(What you are asked to do) Please repeat, exactly and without pictures, the lines of the entries below that run from the one containing "none -> brown brick A4:A5 level 1" through the one containing "none -> red brick H4 level 2".
-------- Data provided
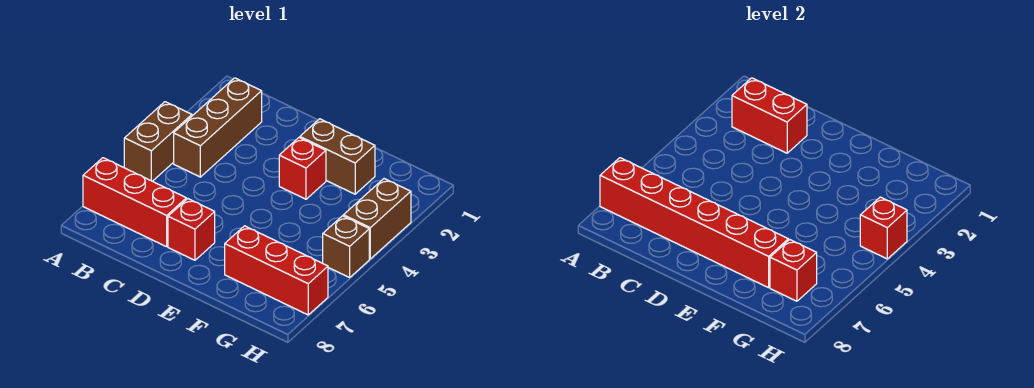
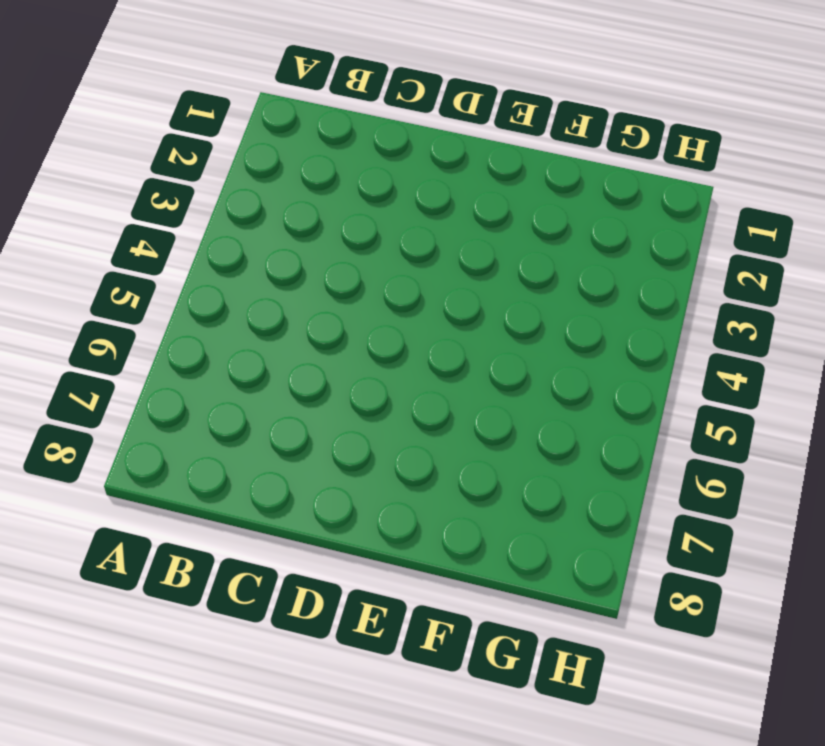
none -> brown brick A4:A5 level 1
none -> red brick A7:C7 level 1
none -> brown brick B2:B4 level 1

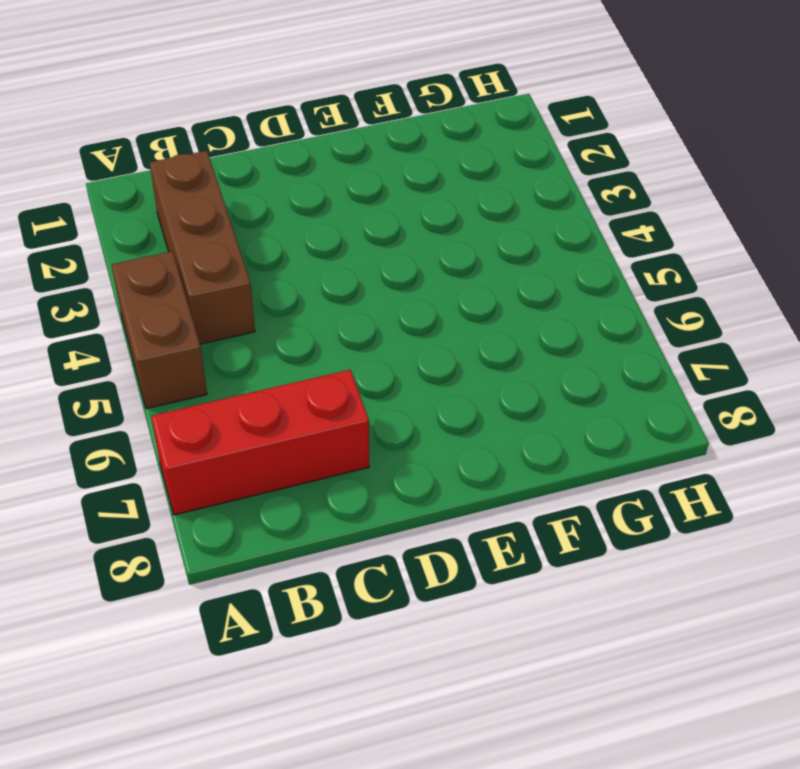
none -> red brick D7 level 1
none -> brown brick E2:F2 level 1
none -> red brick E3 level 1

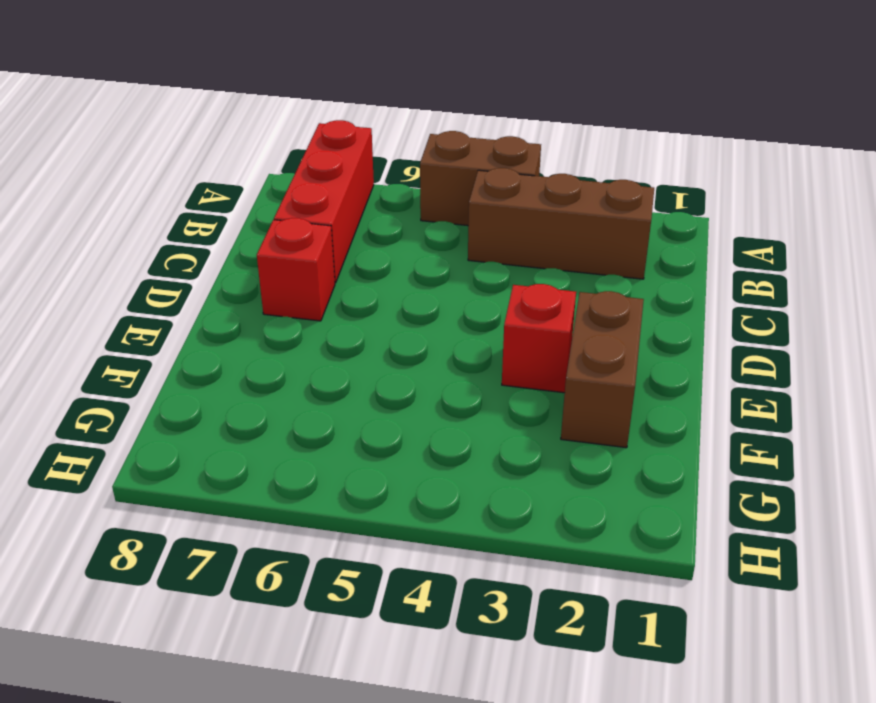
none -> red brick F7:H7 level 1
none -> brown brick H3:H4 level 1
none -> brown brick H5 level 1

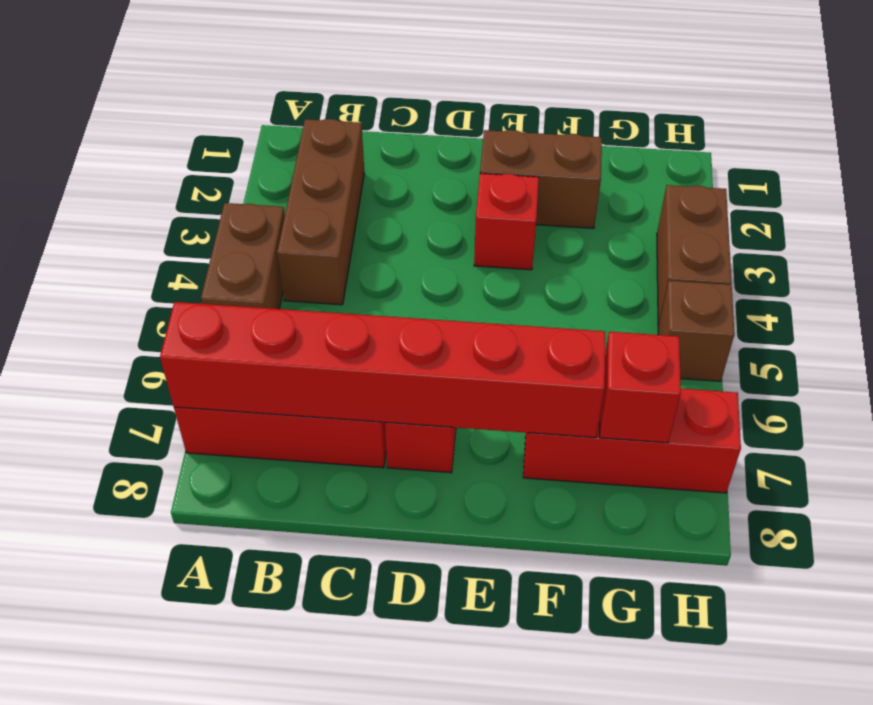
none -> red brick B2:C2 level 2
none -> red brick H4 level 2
----------------
-------- Data provided
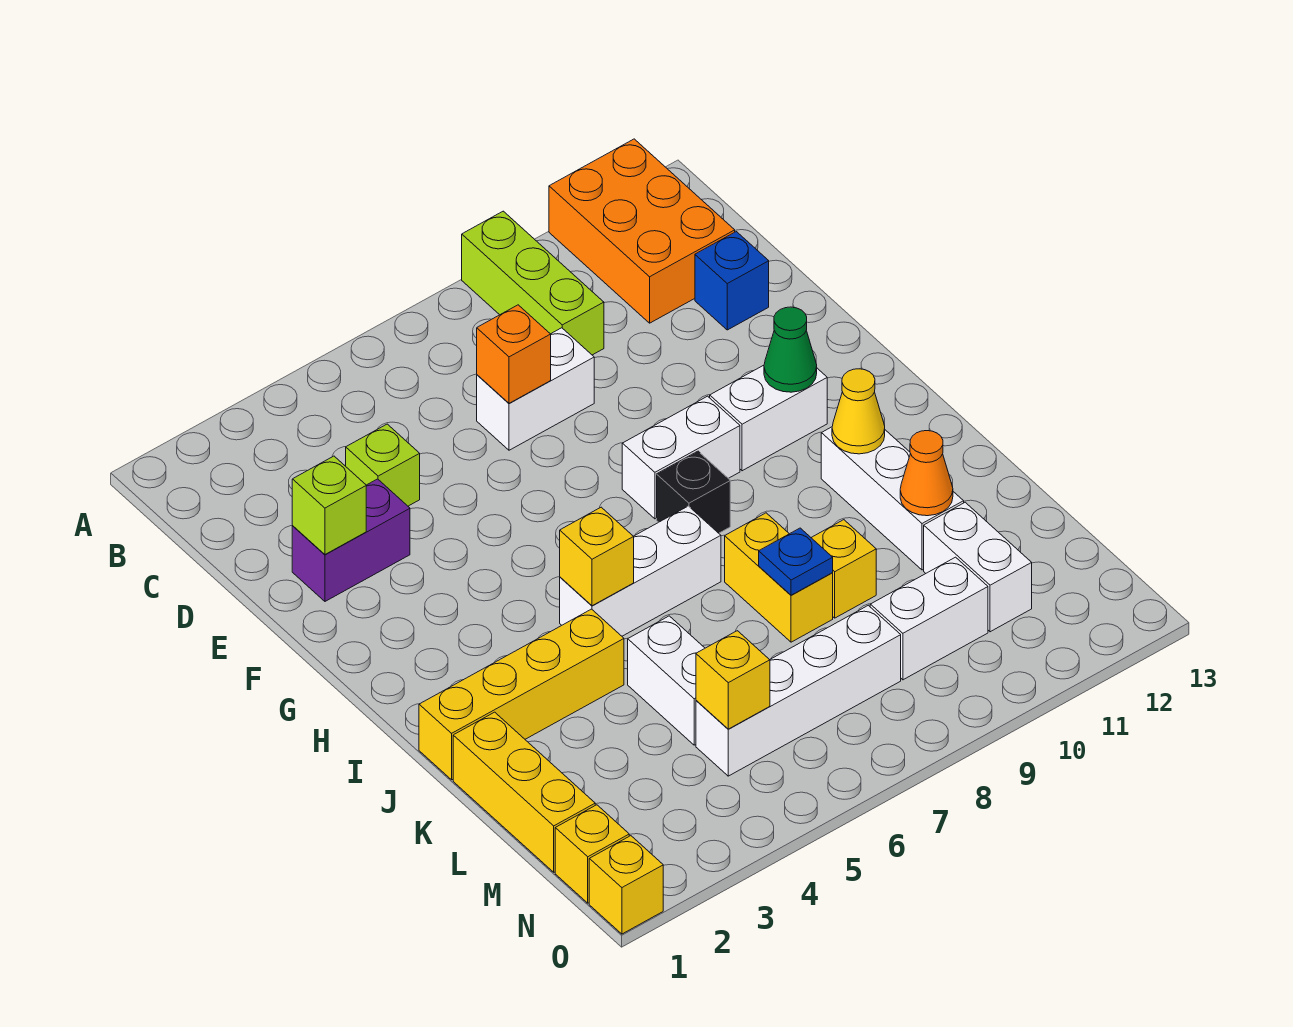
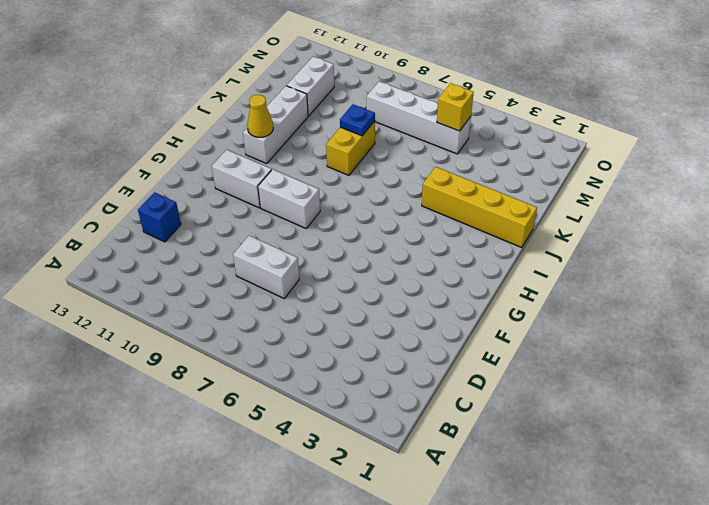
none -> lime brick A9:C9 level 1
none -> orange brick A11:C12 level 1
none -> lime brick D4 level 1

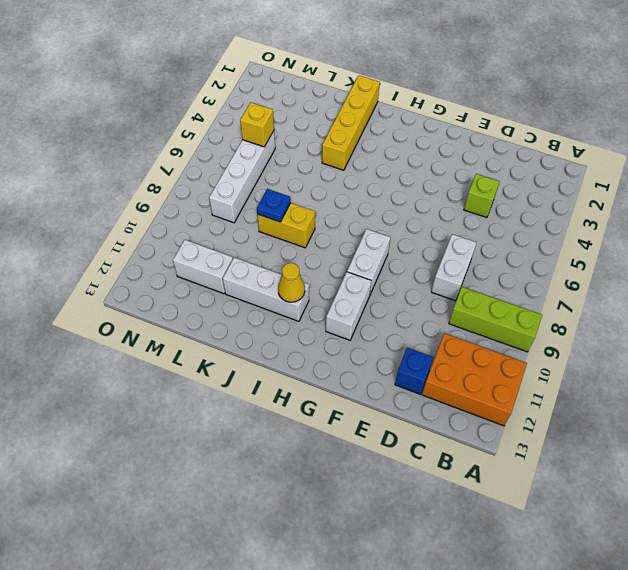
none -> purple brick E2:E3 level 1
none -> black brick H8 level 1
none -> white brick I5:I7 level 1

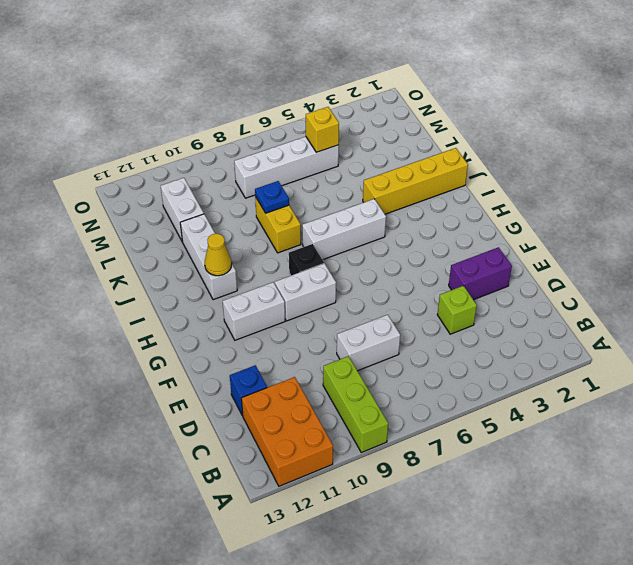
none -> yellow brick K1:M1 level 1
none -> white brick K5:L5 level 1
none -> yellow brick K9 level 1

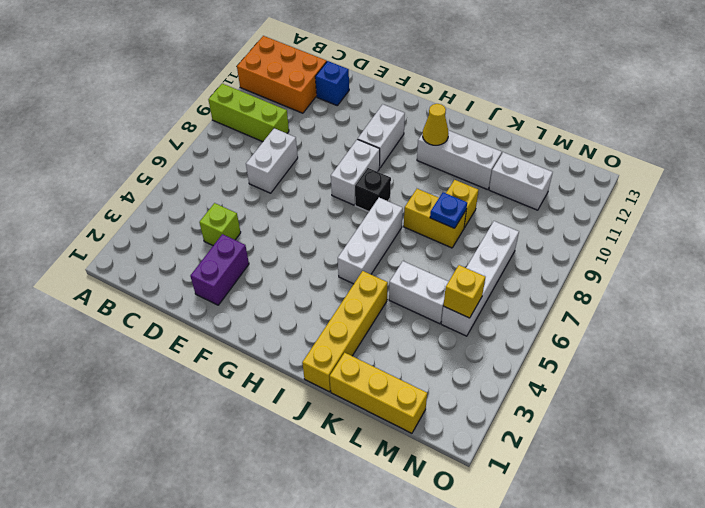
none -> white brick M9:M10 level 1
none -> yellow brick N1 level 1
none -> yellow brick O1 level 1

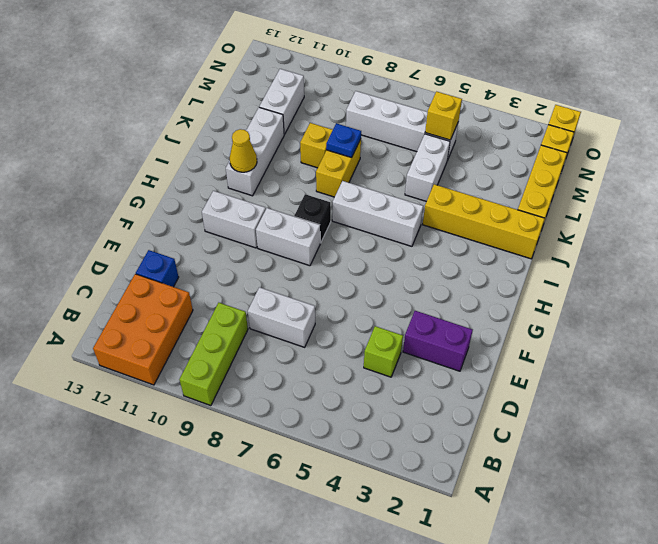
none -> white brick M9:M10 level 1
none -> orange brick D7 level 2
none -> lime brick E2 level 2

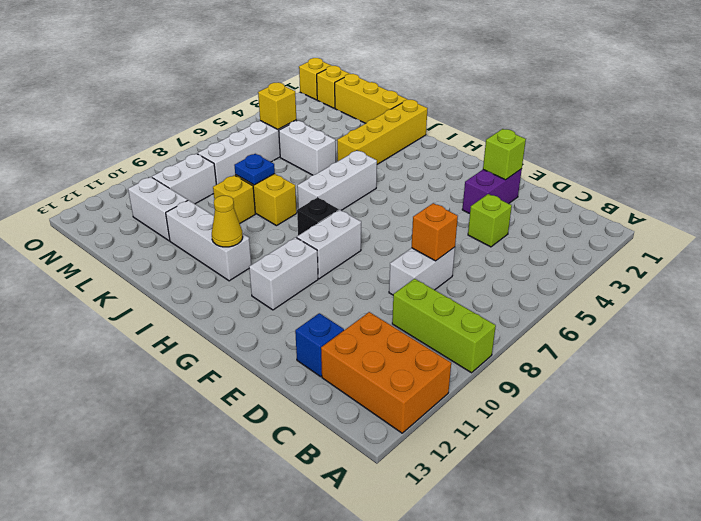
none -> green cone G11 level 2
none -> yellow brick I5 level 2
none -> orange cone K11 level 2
----------------
(Written answer)
none -> brown brick A4:A5 level 1
none -> red brick A7:C7 level 1
none -> brown brick B2:B4 level 1

none -> red brick D7 level 1
none -> brown brick E2:F2 level 1
none -> red brick E3 level 1

none -> red brick F7:H7 level 1
none -> brown brick H3:H4 level 1
none -> brown brick H5 level 1

none -> red brick B2:C2 level 2
none -> red brick H4 level 2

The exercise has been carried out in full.